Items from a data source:

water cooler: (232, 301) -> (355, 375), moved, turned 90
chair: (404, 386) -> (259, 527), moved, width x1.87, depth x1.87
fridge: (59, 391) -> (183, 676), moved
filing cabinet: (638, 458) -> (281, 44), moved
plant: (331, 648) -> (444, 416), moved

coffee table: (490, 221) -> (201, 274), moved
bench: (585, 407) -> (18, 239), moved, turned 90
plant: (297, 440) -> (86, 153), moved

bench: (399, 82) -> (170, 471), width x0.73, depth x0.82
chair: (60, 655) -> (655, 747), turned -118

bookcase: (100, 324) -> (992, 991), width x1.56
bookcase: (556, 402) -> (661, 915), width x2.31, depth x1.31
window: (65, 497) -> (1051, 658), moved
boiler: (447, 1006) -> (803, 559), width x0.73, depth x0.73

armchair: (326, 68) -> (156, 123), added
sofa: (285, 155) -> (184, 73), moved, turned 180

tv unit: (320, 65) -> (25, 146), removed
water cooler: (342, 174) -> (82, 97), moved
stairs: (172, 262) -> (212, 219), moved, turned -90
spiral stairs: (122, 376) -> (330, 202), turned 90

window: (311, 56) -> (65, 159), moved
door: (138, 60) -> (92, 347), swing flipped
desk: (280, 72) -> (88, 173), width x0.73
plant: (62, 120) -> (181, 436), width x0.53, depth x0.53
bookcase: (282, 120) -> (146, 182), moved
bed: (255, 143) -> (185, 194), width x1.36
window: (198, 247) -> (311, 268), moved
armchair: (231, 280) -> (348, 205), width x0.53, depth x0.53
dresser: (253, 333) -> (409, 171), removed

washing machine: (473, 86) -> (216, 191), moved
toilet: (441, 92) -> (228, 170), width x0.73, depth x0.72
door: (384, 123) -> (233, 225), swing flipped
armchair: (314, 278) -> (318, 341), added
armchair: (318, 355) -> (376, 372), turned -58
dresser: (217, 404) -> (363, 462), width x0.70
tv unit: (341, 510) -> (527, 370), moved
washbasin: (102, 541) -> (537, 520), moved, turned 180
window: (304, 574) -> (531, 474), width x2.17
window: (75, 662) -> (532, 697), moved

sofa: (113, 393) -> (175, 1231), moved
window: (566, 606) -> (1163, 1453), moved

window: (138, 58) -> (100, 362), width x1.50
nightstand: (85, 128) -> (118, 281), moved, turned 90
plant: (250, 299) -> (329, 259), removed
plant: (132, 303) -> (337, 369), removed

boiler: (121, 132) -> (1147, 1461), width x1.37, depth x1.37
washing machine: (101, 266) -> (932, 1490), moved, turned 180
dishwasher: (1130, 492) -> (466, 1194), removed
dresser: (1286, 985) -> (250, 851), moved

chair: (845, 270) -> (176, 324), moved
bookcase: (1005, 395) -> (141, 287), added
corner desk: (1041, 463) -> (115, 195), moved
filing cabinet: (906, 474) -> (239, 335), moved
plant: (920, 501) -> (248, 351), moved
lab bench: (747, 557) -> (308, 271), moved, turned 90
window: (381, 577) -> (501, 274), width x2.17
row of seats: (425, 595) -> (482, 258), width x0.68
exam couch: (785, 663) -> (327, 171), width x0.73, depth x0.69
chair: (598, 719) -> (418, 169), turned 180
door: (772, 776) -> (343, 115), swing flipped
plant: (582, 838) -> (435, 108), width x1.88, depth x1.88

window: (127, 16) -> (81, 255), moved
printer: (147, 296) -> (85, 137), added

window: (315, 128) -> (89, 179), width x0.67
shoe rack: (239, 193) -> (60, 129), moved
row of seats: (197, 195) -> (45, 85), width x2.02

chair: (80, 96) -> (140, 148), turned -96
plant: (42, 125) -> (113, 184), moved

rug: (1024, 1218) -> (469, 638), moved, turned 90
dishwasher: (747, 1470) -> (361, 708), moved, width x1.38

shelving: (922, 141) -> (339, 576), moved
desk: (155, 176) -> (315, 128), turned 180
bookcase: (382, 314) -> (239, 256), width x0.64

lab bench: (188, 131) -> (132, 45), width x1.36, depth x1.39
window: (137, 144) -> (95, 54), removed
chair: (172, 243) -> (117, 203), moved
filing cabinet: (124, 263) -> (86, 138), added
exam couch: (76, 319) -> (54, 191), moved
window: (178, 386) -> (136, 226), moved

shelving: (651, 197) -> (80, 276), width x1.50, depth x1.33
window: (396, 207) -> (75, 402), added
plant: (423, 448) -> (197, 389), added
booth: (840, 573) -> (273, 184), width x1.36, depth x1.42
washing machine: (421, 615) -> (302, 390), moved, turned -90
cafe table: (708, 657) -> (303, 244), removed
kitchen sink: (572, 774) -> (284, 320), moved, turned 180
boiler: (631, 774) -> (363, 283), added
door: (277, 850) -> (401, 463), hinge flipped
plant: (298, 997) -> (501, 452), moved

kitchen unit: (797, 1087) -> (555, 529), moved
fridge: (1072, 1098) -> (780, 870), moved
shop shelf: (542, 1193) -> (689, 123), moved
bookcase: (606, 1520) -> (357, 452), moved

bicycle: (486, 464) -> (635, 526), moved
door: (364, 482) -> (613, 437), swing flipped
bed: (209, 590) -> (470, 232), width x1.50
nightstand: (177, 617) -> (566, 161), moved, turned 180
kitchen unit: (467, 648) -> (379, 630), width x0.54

PROBLEM REQUIREMENTS: After the last line of the data, restate all the entries verbatim.

WRITTEN SOLUTION:
water cooler: (232, 301) -> (355, 375), moved, turned 90
chair: (404, 386) -> (259, 527), moved, width x1.87, depth x1.87
fridge: (59, 391) -> (183, 676), moved
filing cabinet: (638, 458) -> (281, 44), moved
plant: (331, 648) -> (444, 416), moved

coffee table: (490, 221) -> (201, 274), moved
bench: (585, 407) -> (18, 239), moved, turned 90
plant: (297, 440) -> (86, 153), moved

bench: (399, 82) -> (170, 471), width x0.73, depth x0.82
chair: (60, 655) -> (655, 747), turned -118

bookcase: (100, 324) -> (992, 991), width x1.56
bookcase: (556, 402) -> (661, 915), width x2.31, depth x1.31
window: (65, 497) -> (1051, 658), moved
boiler: (447, 1006) -> (803, 559), width x0.73, depth x0.73

armchair: (326, 68) -> (156, 123), added
sofa: (285, 155) -> (184, 73), moved, turned 180

tv unit: (320, 65) -> (25, 146), removed
water cooler: (342, 174) -> (82, 97), moved
stairs: (172, 262) -> (212, 219), moved, turned -90
spiral stairs: (122, 376) -> (330, 202), turned 90

window: (311, 56) -> (65, 159), moved
door: (138, 60) -> (92, 347), swing flipped
desk: (280, 72) -> (88, 173), width x0.73
plant: (62, 120) -> (181, 436), width x0.53, depth x0.53
bookcase: (282, 120) -> (146, 182), moved
bed: (255, 143) -> (185, 194), width x1.36
window: (198, 247) -> (311, 268), moved
armchair: (231, 280) -> (348, 205), width x0.53, depth x0.53
dresser: (253, 333) -> (409, 171), removed

washing machine: (473, 86) -> (216, 191), moved
toilet: (441, 92) -> (228, 170), width x0.73, depth x0.72
door: (384, 123) -> (233, 225), swing flipped
armchair: (314, 278) -> (318, 341), added
armchair: (318, 355) -> (376, 372), turned -58
dresser: (217, 404) -> (363, 462), width x0.70
tv unit: (341, 510) -> (527, 370), moved
washbasin: (102, 541) -> (537, 520), moved, turned 180
window: (304, 574) -> (531, 474), width x2.17
window: (75, 662) -> (532, 697), moved

sofa: (113, 393) -> (175, 1231), moved
window: (566, 606) -> (1163, 1453), moved

window: (138, 58) -> (100, 362), width x1.50
nightstand: (85, 128) -> (118, 281), moved, turned 90
plant: (250, 299) -> (329, 259), removed
plant: (132, 303) -> (337, 369), removed

boiler: (121, 132) -> (1147, 1461), width x1.37, depth x1.37
washing machine: (101, 266) -> (932, 1490), moved, turned 180
dishwasher: (1130, 492) -> (466, 1194), removed
dresser: (1286, 985) -> (250, 851), moved

chair: (845, 270) -> (176, 324), moved
bookcase: (1005, 395) -> (141, 287), added
corner desk: (1041, 463) -> (115, 195), moved
filing cabinet: (906, 474) -> (239, 335), moved
plant: (920, 501) -> (248, 351), moved
lab bench: (747, 557) -> (308, 271), moved, turned 90
window: (381, 577) -> (501, 274), width x2.17
row of seats: (425, 595) -> (482, 258), width x0.68
exam couch: (785, 663) -> (327, 171), width x0.73, depth x0.69
chair: (598, 719) -> (418, 169), turned 180
door: (772, 776) -> (343, 115), swing flipped
plant: (582, 838) -> (435, 108), width x1.88, depth x1.88

window: (127, 16) -> (81, 255), moved
printer: (147, 296) -> (85, 137), added

window: (315, 128) -> (89, 179), width x0.67
shoe rack: (239, 193) -> (60, 129), moved
row of seats: (197, 195) -> (45, 85), width x2.02

chair: (80, 96) -> (140, 148), turned -96
plant: (42, 125) -> (113, 184), moved

rug: (1024, 1218) -> (469, 638), moved, turned 90
dishwasher: (747, 1470) -> (361, 708), moved, width x1.38

shelving: (922, 141) -> (339, 576), moved
desk: (155, 176) -> (315, 128), turned 180
bookcase: (382, 314) -> (239, 256), width x0.64

lab bench: (188, 131) -> (132, 45), width x1.36, depth x1.39
window: (137, 144) -> (95, 54), removed
chair: (172, 243) -> (117, 203), moved
filing cabinet: (124, 263) -> (86, 138), added
exam couch: (76, 319) -> (54, 191), moved
window: (178, 386) -> (136, 226), moved

shelving: (651, 197) -> (80, 276), width x1.50, depth x1.33
window: (396, 207) -> (75, 402), added
plant: (423, 448) -> (197, 389), added
booth: (840, 573) -> (273, 184), width x1.36, depth x1.42
washing machine: (421, 615) -> (302, 390), moved, turned -90
cafe table: (708, 657) -> (303, 244), removed
kitchen sink: (572, 774) -> (284, 320), moved, turned 180
boiler: (631, 774) -> (363, 283), added
door: (277, 850) -> (401, 463), hinge flipped
plant: (298, 997) -> (501, 452), moved

kitchen unit: (797, 1087) -> (555, 529), moved
fridge: (1072, 1098) -> (780, 870), moved
shop shelf: (542, 1193) -> (689, 123), moved
bookcase: (606, 1520) -> (357, 452), moved

bicycle: (486, 464) -> (635, 526), moved
door: (364, 482) -> (613, 437), swing flipped
bed: (209, 590) -> (470, 232), width x1.50
nightstand: (177, 617) -> (566, 161), moved, turned 180
kitchen unit: (467, 648) -> (379, 630), width x0.54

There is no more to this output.